**YOUR GOAL:**
Filter the data below, keeping only the lines that contain the string "kern". Treat the match as case-sensitive.

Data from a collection

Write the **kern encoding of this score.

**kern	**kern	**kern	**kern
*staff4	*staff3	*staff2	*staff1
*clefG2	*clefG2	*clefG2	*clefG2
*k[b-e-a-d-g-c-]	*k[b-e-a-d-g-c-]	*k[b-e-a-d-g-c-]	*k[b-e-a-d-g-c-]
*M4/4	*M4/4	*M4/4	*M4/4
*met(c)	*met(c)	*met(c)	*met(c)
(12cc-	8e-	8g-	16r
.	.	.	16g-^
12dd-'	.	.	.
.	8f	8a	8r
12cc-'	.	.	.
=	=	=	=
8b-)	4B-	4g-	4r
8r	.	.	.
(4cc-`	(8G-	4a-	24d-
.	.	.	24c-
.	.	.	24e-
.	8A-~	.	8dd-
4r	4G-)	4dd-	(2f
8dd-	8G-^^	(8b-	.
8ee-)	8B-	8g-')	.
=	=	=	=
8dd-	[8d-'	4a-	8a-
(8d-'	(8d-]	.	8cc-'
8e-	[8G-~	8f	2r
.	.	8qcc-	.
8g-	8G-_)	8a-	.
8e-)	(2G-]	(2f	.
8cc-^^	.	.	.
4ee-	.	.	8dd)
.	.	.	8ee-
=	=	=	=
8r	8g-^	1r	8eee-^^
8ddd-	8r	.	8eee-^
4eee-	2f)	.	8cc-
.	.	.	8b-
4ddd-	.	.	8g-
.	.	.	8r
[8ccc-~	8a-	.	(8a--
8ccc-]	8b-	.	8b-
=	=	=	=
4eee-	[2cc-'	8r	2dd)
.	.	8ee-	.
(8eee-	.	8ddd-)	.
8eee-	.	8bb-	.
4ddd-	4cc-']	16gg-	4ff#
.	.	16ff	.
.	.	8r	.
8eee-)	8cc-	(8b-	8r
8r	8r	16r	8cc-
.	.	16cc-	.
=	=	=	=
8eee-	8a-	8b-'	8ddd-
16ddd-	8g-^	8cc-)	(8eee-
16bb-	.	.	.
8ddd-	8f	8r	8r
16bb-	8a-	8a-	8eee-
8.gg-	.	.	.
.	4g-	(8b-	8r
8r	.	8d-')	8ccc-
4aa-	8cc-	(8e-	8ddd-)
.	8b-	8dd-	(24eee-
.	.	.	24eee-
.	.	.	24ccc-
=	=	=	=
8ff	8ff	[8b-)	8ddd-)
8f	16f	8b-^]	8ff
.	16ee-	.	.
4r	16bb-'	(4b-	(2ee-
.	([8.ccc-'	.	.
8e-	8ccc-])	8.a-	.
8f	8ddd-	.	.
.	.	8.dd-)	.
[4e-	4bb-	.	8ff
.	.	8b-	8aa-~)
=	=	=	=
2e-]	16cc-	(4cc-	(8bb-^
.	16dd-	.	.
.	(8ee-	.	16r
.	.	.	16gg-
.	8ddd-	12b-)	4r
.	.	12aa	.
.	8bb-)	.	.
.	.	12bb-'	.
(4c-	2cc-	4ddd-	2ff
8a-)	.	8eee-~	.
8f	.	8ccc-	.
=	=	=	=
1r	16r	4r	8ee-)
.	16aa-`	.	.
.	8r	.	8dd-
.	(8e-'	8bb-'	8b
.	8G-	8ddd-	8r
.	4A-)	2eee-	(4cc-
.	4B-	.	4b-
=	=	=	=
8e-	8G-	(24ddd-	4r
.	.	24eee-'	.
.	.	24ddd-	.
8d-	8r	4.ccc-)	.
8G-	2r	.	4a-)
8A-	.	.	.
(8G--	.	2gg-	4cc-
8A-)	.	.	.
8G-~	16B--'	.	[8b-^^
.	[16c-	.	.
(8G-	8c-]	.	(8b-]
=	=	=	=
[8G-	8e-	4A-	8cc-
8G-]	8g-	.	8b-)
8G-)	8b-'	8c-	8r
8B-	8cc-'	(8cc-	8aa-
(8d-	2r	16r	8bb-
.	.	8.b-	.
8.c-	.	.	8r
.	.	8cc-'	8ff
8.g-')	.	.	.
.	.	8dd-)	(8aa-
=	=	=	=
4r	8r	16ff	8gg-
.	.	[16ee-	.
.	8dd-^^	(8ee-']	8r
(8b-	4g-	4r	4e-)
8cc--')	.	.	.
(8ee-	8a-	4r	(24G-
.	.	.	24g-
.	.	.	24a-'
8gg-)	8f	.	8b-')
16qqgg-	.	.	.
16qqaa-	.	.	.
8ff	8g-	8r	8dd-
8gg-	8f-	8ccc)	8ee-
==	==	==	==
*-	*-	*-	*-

**TASK ANSWER:**
Write the **kern encoding of this score.
**kern	**kern	**kern	**kern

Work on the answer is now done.